Convert the lines of the data below into a JSON list of strings, one string per line with blank lines omitted, starting at the line that contains "Tshepo [334, 1102]" and continuing through the end of the data.

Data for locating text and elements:

>> Start

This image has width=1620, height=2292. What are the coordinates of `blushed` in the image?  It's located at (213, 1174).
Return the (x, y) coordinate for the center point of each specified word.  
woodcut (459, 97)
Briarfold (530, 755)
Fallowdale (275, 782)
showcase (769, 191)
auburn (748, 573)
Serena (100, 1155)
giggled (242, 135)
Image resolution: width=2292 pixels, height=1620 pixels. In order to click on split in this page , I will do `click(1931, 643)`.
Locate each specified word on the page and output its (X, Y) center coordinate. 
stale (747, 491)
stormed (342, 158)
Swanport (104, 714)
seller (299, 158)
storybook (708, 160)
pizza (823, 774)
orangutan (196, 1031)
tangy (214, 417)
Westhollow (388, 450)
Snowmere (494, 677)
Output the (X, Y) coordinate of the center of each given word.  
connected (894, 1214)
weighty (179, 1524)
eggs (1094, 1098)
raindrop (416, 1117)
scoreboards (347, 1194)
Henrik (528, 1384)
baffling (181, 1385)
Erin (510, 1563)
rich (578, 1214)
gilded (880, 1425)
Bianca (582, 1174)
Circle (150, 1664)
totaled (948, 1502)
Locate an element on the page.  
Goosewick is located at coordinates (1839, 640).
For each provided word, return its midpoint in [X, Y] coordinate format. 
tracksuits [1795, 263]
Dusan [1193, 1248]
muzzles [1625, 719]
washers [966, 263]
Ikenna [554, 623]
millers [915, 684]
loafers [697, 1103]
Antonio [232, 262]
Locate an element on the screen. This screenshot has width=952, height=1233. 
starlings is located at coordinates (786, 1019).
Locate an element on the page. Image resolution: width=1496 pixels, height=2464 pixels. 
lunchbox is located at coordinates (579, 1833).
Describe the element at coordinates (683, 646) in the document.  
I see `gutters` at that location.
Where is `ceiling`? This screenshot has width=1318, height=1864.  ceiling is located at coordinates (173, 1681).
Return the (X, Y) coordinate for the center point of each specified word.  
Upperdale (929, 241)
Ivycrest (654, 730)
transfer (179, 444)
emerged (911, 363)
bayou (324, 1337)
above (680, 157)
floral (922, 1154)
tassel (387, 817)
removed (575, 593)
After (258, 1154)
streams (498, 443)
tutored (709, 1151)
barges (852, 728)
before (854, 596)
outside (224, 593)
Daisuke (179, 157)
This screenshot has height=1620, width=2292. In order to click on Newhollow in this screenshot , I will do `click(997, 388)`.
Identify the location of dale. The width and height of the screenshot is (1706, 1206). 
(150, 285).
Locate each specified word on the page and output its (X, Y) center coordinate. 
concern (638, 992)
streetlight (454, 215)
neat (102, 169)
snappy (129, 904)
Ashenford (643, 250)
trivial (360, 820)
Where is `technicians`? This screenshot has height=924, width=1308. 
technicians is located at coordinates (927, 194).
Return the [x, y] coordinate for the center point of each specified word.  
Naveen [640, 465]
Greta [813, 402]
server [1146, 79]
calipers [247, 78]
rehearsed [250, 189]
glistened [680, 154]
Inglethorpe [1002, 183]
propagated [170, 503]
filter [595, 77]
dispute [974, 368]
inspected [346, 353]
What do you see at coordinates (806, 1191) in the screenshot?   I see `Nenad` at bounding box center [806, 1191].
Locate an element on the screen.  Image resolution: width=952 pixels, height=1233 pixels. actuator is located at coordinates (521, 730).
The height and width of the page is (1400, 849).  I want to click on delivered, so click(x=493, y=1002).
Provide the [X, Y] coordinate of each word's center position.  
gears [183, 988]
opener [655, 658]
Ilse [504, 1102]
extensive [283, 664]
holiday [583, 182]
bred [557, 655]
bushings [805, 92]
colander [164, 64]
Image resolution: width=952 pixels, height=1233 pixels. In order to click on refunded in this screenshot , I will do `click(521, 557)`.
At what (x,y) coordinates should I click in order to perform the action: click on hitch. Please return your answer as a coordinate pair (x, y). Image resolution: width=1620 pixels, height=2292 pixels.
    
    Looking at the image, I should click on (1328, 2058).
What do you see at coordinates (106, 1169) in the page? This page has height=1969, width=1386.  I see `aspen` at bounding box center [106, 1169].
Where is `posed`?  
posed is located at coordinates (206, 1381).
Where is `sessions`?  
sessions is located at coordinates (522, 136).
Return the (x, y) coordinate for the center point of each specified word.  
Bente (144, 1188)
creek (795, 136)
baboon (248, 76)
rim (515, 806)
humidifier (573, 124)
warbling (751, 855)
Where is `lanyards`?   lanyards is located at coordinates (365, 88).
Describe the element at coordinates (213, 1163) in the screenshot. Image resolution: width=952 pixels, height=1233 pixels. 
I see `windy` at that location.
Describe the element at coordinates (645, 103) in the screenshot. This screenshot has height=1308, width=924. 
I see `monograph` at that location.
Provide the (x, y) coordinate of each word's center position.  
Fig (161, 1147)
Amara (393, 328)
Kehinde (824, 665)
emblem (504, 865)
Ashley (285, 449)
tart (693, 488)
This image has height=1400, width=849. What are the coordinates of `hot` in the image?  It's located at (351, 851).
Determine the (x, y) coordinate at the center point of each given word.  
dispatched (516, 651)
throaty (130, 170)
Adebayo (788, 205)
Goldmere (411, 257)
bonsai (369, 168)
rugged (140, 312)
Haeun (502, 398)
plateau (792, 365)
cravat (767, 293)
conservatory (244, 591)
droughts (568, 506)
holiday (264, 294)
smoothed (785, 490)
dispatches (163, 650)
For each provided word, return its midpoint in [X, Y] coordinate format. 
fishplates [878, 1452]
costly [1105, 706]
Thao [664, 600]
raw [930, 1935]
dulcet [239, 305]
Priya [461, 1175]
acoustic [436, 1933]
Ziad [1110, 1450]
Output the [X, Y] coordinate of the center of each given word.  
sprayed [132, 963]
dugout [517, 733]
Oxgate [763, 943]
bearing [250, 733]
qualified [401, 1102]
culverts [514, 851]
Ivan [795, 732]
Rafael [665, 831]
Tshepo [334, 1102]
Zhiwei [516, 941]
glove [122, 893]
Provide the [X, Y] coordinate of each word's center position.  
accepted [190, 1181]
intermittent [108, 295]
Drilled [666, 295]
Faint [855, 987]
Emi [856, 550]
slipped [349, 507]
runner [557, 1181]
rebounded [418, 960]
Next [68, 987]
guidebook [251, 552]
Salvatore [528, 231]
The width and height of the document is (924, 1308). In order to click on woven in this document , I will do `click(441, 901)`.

>> End

> **Task output**
[
  "Tshepo [334, 1102]",
  "Zhiwei [516, 941]",
  "glove [122, 893]",
  "Provide the [X, Y] coordinate of each word's center position.  ",
  "accepted [190, 1181]",
  "intermittent [108, 295]",
  "Drilled [666, 295]",
  "Faint [855, 987]",
  "Emi [856, 550]",
  "slipped [349, 507]",
  "runner [557, 1181]",
  "rebounded [418, 960]",
  "Next [68, 987]",
  "guidebook [251, 552]",
  "Salvatore [528, 231]",
  "The width and height of the document is (924, 1308). In order to click on woven in this document , I will do `click(441, 901)`."
]